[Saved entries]
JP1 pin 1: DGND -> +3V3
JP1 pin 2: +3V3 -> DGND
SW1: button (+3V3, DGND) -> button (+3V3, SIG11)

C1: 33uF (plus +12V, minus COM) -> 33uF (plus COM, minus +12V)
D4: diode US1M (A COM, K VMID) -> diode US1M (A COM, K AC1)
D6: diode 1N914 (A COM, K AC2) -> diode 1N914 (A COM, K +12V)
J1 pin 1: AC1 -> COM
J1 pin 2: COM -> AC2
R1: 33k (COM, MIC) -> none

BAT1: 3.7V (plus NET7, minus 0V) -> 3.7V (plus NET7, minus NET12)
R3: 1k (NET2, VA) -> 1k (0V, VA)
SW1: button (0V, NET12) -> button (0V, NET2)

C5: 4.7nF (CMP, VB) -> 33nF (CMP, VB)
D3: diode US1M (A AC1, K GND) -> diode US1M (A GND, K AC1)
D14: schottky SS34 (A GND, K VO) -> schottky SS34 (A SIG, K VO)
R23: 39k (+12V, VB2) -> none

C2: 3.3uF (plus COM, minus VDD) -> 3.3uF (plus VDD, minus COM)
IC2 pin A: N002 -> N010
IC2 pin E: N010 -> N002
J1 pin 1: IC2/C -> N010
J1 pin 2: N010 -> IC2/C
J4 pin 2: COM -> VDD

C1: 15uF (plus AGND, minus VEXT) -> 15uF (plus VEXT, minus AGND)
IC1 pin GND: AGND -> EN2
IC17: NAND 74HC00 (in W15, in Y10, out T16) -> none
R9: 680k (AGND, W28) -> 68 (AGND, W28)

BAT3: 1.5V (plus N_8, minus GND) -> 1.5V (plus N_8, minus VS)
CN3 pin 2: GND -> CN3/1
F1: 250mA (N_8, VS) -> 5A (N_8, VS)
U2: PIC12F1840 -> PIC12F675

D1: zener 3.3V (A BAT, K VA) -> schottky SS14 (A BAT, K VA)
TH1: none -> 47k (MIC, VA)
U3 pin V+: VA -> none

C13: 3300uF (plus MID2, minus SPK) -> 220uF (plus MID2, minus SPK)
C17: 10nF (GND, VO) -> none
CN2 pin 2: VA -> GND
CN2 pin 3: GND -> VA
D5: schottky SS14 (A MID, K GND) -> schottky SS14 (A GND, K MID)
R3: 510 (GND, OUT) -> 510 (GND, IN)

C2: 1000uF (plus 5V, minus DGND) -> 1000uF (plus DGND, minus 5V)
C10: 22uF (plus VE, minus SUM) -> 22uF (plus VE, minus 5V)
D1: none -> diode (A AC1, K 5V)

— Task prompt —
Using the data above, repeat every line exactly.

— Answer box —
JP1 pin 1: DGND -> +3V3
JP1 pin 2: +3V3 -> DGND
SW1: button (+3V3, DGND) -> button (+3V3, SIG11)

C1: 33uF (plus +12V, minus COM) -> 33uF (plus COM, minus +12V)
D4: diode US1M (A COM, K VMID) -> diode US1M (A COM, K AC1)
D6: diode 1N914 (A COM, K AC2) -> diode 1N914 (A COM, K +12V)
J1 pin 1: AC1 -> COM
J1 pin 2: COM -> AC2
R1: 33k (COM, MIC) -> none

BAT1: 3.7V (plus NET7, minus 0V) -> 3.7V (plus NET7, minus NET12)
R3: 1k (NET2, VA) -> 1k (0V, VA)
SW1: button (0V, NET12) -> button (0V, NET2)

C5: 4.7nF (CMP, VB) -> 33nF (CMP, VB)
D3: diode US1M (A AC1, K GND) -> diode US1M (A GND, K AC1)
D14: schottky SS34 (A GND, K VO) -> schottky SS34 (A SIG, K VO)
R23: 39k (+12V, VB2) -> none

C2: 3.3uF (plus COM, minus VDD) -> 3.3uF (plus VDD, minus COM)
IC2 pin A: N002 -> N010
IC2 pin E: N010 -> N002
J1 pin 1: IC2/C -> N010
J1 pin 2: N010 -> IC2/C
J4 pin 2: COM -> VDD

C1: 15uF (plus AGND, minus VEXT) -> 15uF (plus VEXT, minus AGND)
IC1 pin GND: AGND -> EN2
IC17: NAND 74HC00 (in W15, in Y10, out T16) -> none
R9: 680k (AGND, W28) -> 68 (AGND, W28)

BAT3: 1.5V (plus N_8, minus GND) -> 1.5V (plus N_8, minus VS)
CN3 pin 2: GND -> CN3/1
F1: 250mA (N_8, VS) -> 5A (N_8, VS)
U2: PIC12F1840 -> PIC12F675

D1: zener 3.3V (A BAT, K VA) -> schottky SS14 (A BAT, K VA)
TH1: none -> 47k (MIC, VA)
U3 pin V+: VA -> none

C13: 3300uF (plus MID2, minus SPK) -> 220uF (plus MID2, minus SPK)
C17: 10nF (GND, VO) -> none
CN2 pin 2: VA -> GND
CN2 pin 3: GND -> VA
D5: schottky SS14 (A MID, K GND) -> schottky SS14 (A GND, K MID)
R3: 510 (GND, OUT) -> 510 (GND, IN)

C2: 1000uF (plus 5V, minus DGND) -> 1000uF (plus DGND, minus 5V)
C10: 22uF (plus VE, minus SUM) -> 22uF (plus VE, minus 5V)
D1: none -> diode (A AC1, K 5V)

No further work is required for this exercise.